» **Instructions to follow**
Scan the data and please report how many lines include the word "yellow". Leave out everything but the number.

» **Given data**
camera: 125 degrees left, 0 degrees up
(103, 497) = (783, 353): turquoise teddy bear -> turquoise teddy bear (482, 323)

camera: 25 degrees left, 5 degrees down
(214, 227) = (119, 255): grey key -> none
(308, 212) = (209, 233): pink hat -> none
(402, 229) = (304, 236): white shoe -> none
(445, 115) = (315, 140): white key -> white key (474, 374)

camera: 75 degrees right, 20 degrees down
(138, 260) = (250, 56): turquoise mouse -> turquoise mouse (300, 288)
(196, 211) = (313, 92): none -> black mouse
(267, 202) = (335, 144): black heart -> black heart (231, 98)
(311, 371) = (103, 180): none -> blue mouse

---

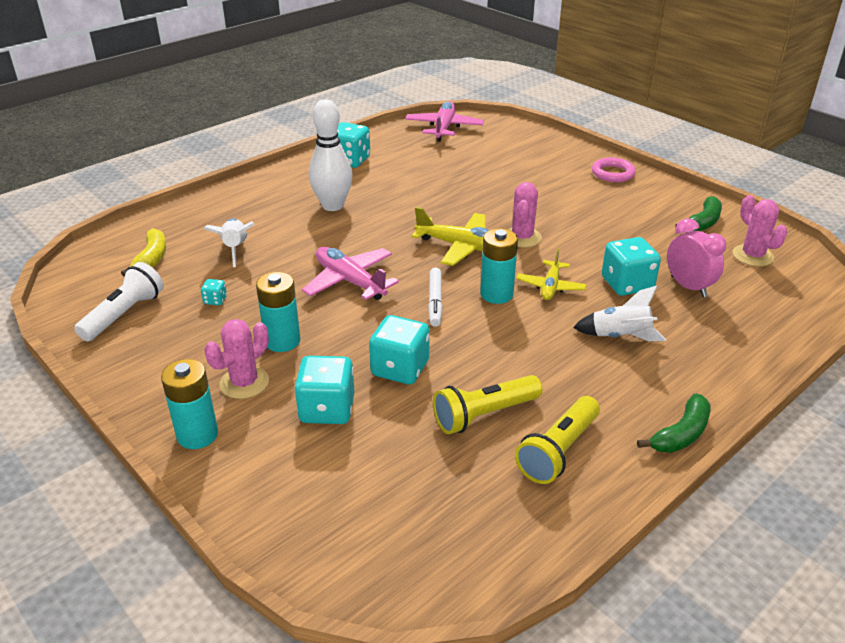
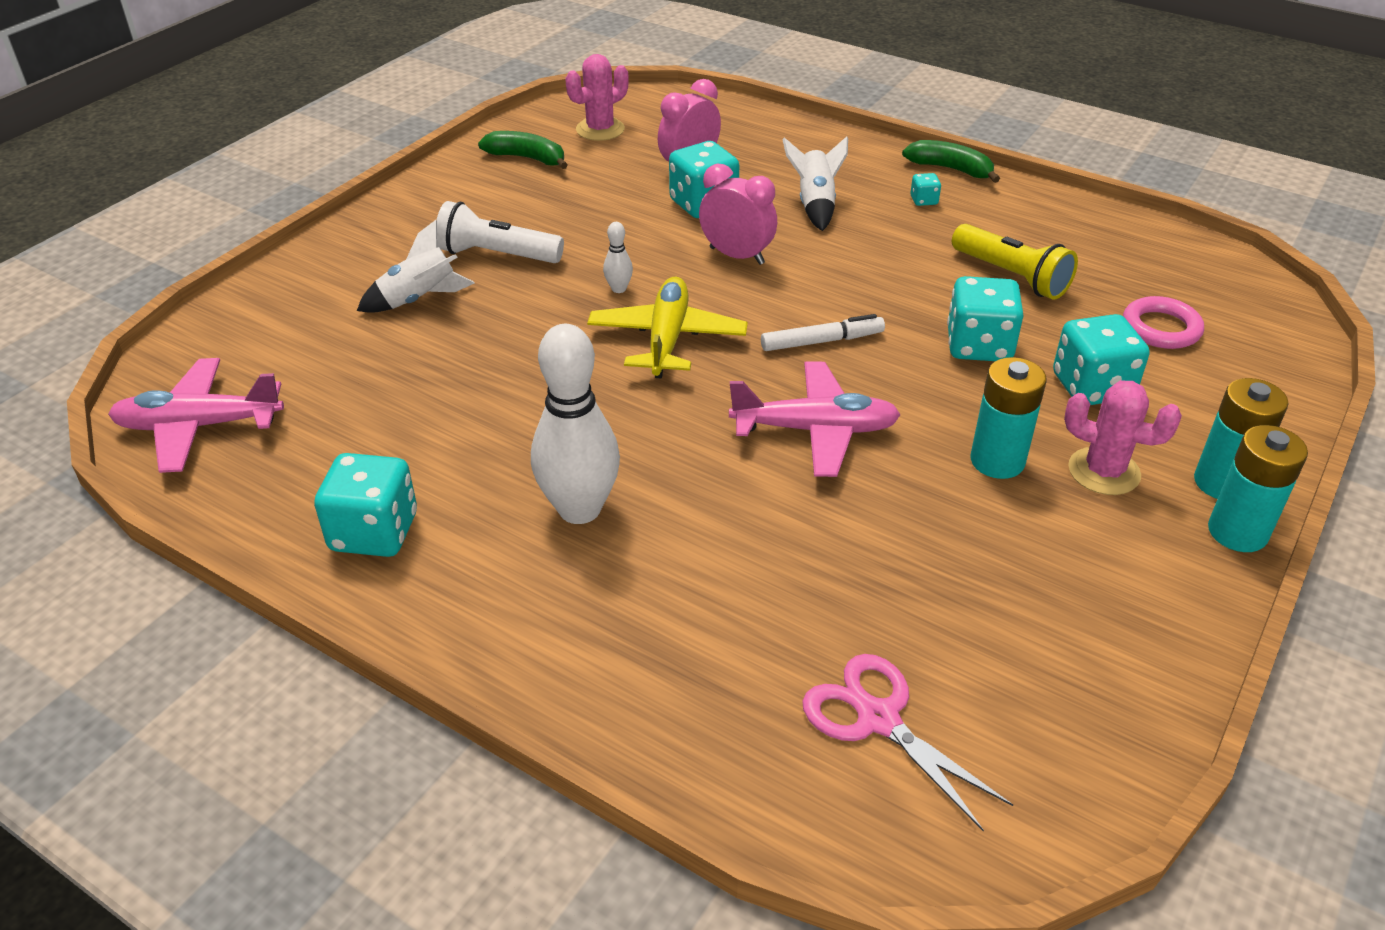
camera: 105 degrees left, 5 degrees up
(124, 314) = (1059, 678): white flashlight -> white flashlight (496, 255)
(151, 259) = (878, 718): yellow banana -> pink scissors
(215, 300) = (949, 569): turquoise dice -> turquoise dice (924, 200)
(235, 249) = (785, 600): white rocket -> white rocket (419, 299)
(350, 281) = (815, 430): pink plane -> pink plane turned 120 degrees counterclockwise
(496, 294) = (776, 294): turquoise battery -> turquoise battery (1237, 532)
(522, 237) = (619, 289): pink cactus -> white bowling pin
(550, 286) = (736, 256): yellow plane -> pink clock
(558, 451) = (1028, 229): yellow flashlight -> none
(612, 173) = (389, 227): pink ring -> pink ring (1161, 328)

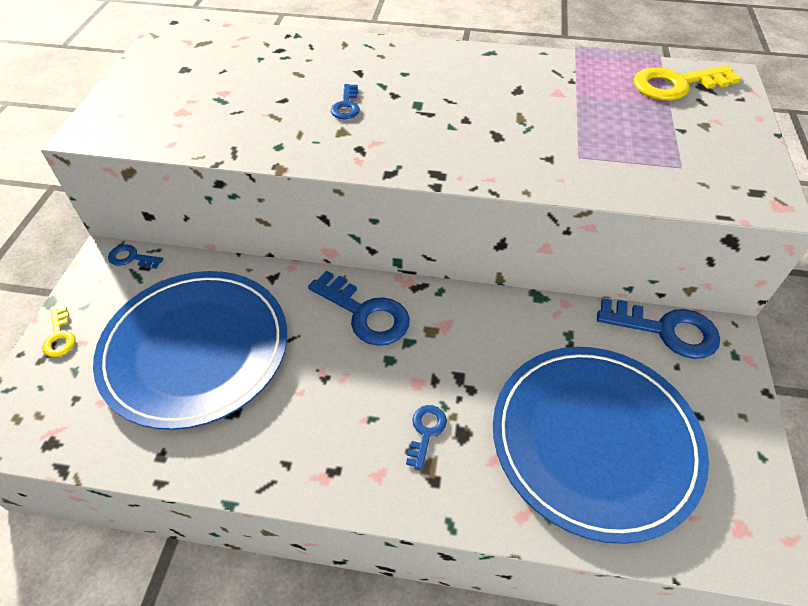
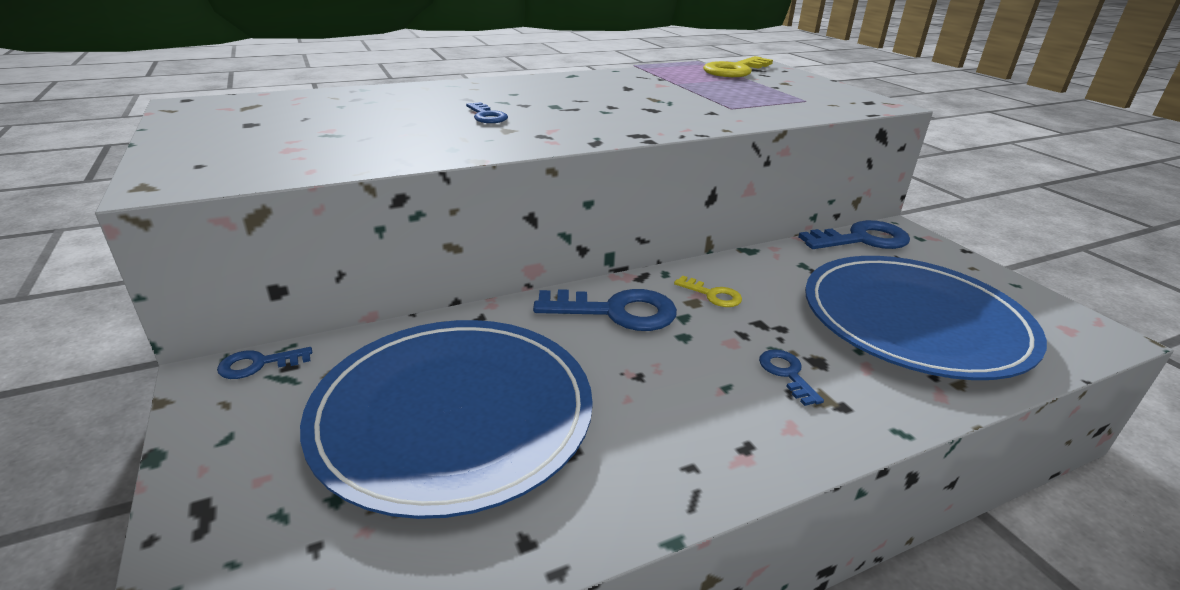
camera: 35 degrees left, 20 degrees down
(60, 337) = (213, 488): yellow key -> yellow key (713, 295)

» **Problem solution**
4